Work to complete:
Once you find the line below that has "R205: 27k (+5V, GND) -> none", output it and every line after it exactly, stopping after the line that has "M201: motor 6V (+5V, N_6) -> none", with no pictures.

Data extracts:
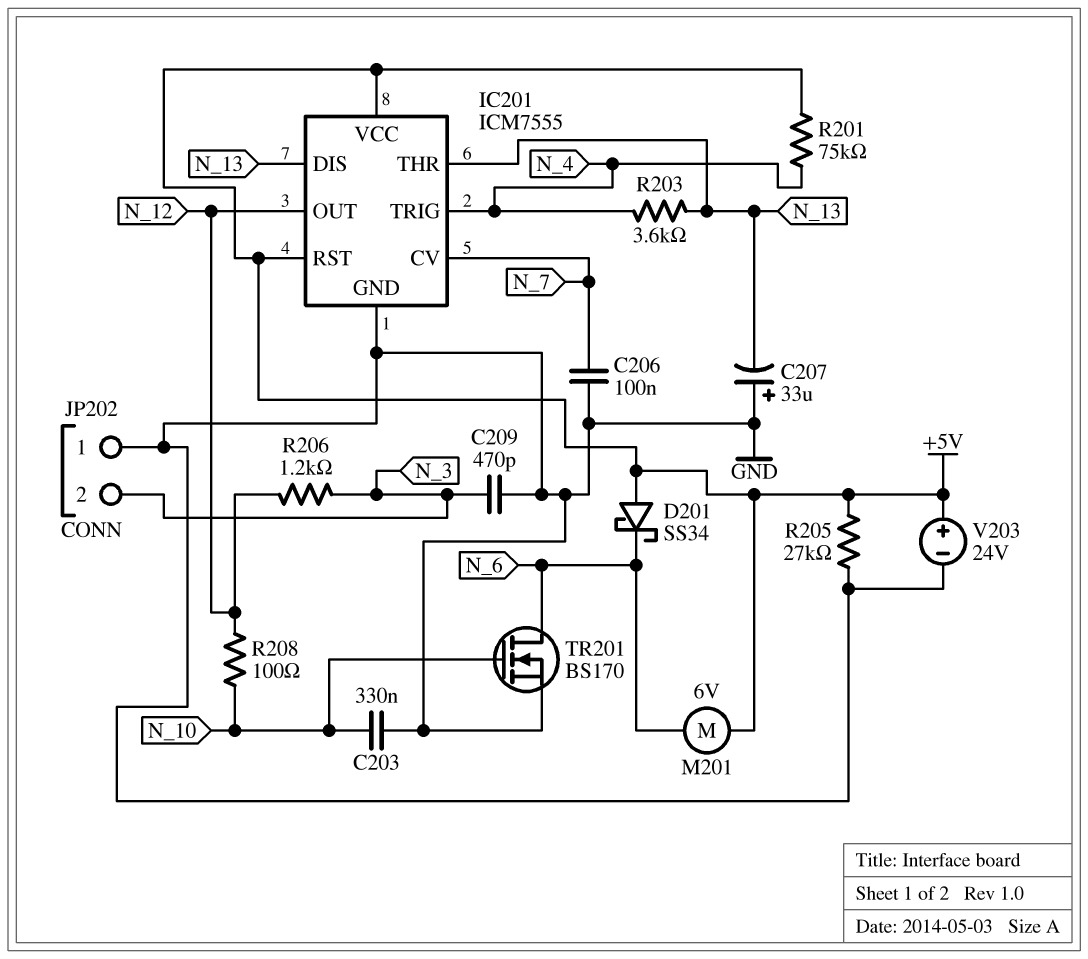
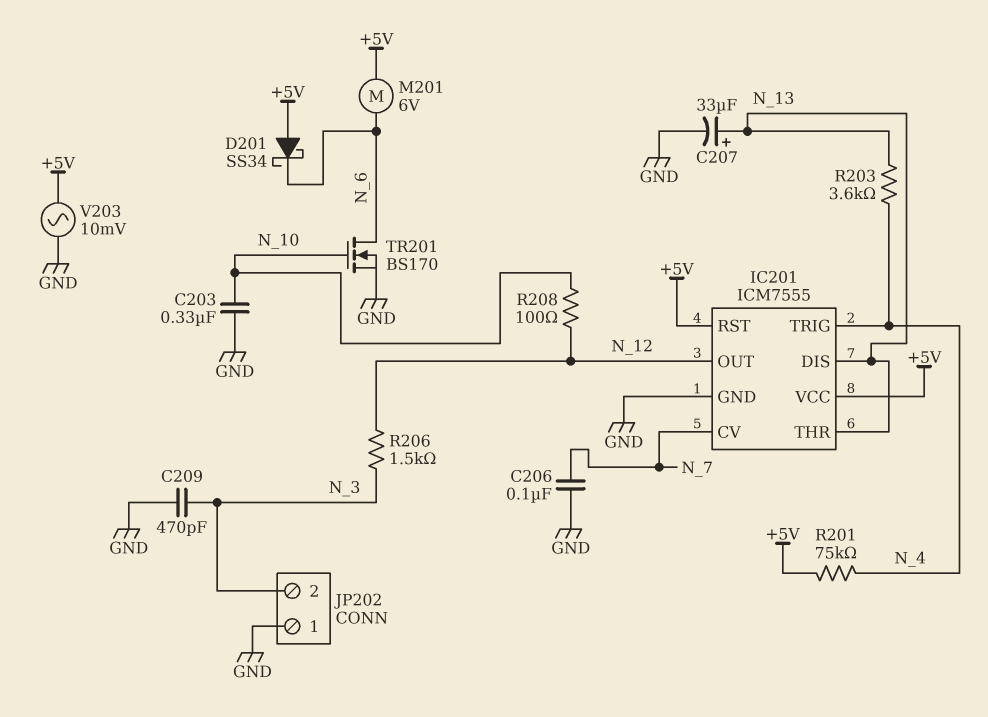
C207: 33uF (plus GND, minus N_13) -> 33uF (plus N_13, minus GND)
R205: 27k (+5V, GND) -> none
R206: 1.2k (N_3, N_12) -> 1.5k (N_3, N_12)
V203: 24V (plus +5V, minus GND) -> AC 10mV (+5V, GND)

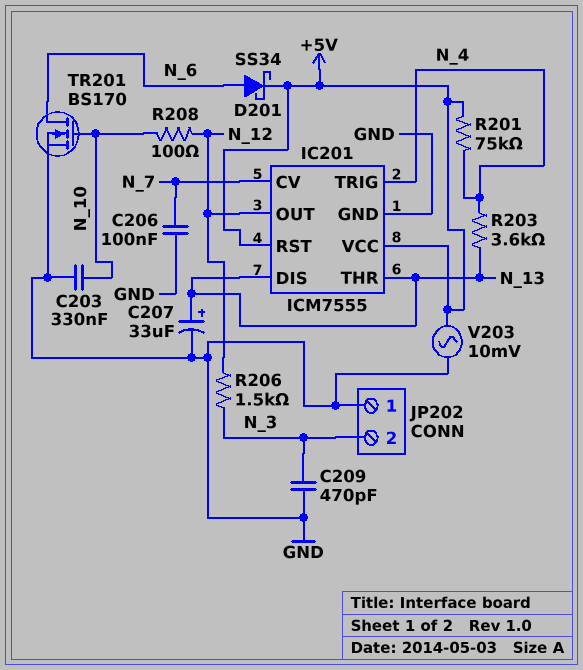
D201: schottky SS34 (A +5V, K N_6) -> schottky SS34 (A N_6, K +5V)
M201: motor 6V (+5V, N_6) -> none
---
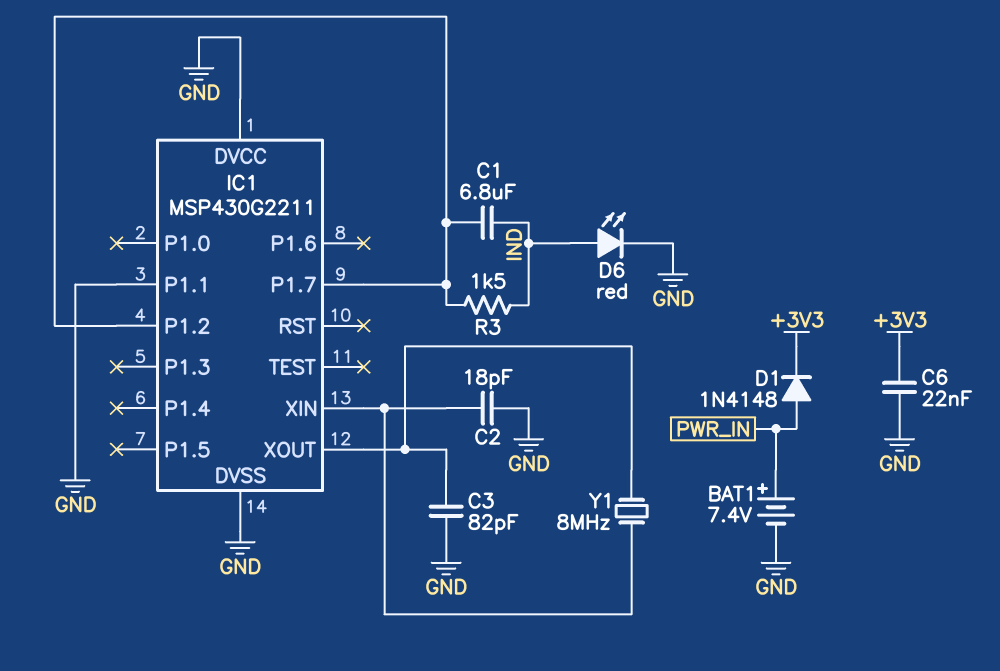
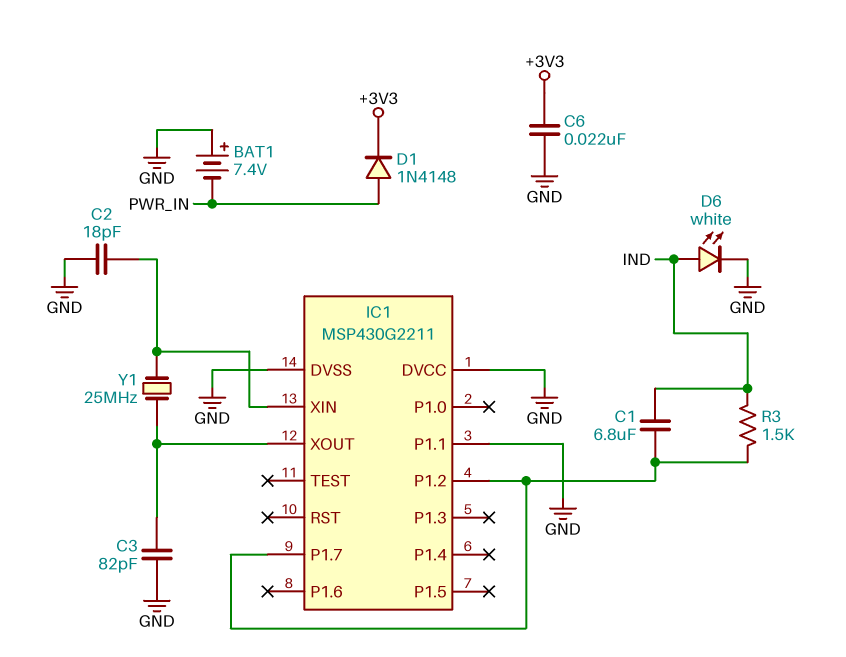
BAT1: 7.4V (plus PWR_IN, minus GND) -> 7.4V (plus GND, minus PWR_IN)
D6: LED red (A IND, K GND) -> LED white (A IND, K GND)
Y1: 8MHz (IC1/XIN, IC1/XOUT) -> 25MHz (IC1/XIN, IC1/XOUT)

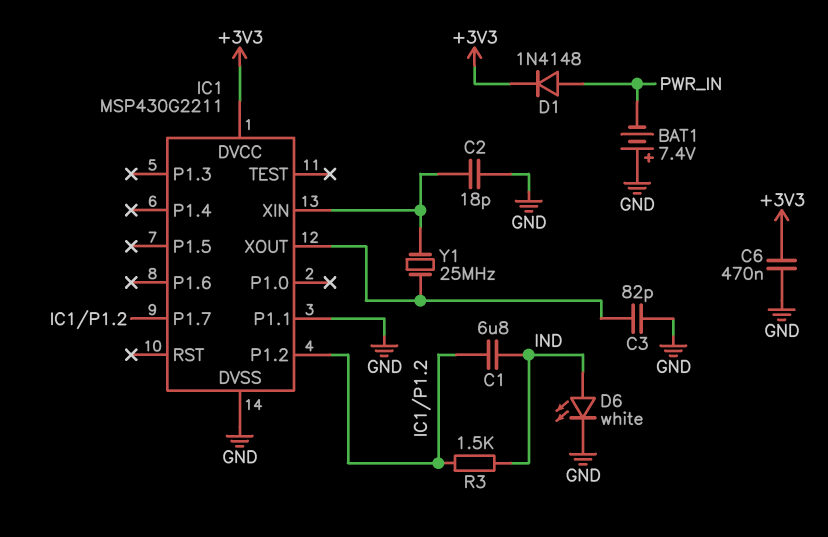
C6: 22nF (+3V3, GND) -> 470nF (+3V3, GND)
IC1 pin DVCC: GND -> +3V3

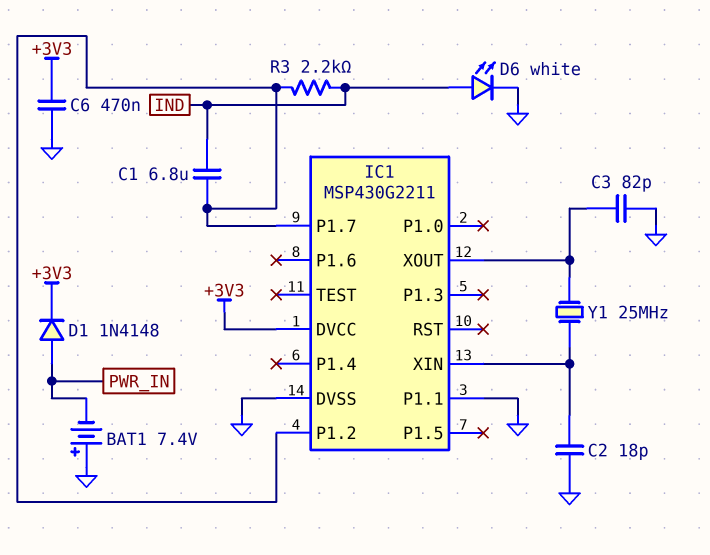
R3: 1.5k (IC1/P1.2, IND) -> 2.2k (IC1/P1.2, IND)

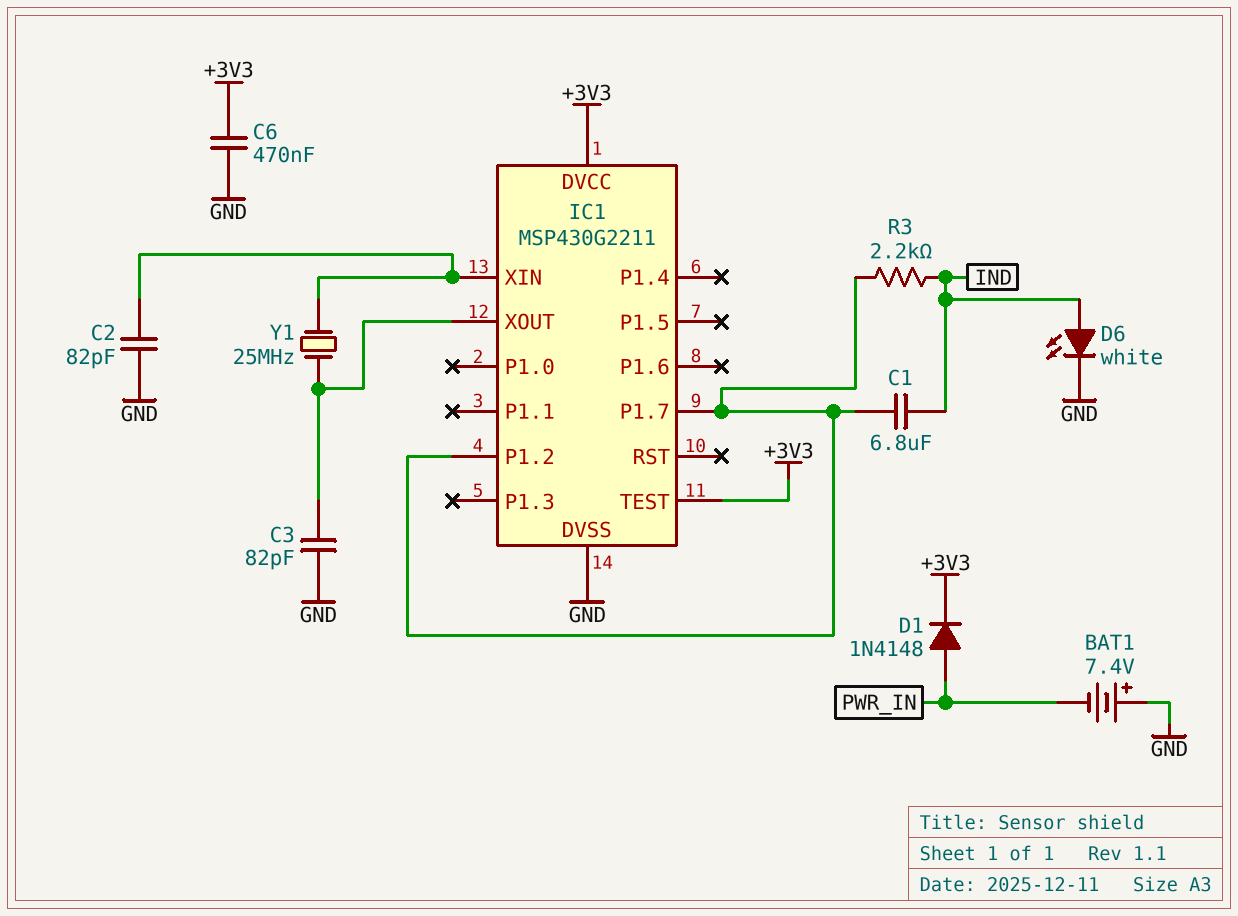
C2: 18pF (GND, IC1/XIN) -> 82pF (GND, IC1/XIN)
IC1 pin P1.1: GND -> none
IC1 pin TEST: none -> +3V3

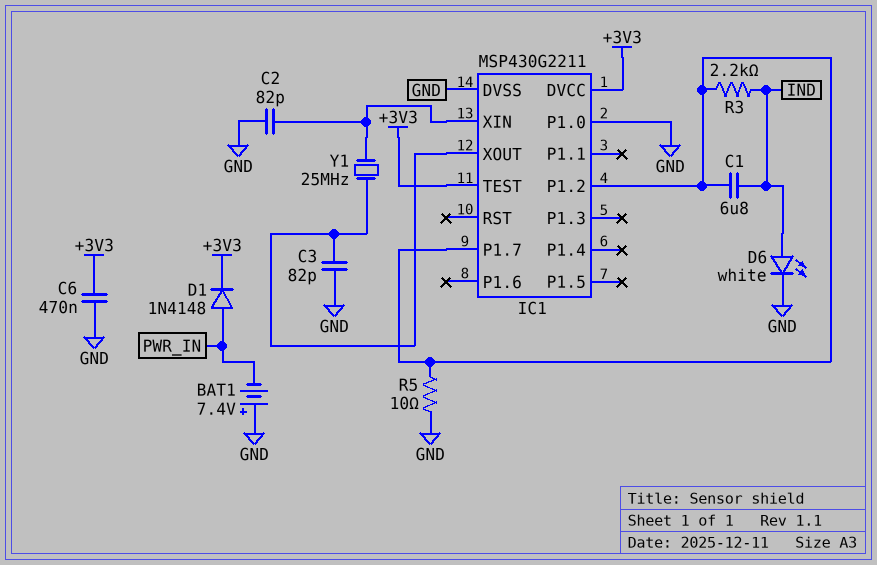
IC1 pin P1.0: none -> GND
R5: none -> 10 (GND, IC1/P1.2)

Reply:
R205: 27k (+5V, GND) -> none
R206: 1.2k (N_3, N_12) -> 1.5k (N_3, N_12)
V203: 24V (plus +5V, minus GND) -> AC 10mV (+5V, GND)

D201: schottky SS34 (A +5V, K N_6) -> schottky SS34 (A N_6, K +5V)
M201: motor 6V (+5V, N_6) -> none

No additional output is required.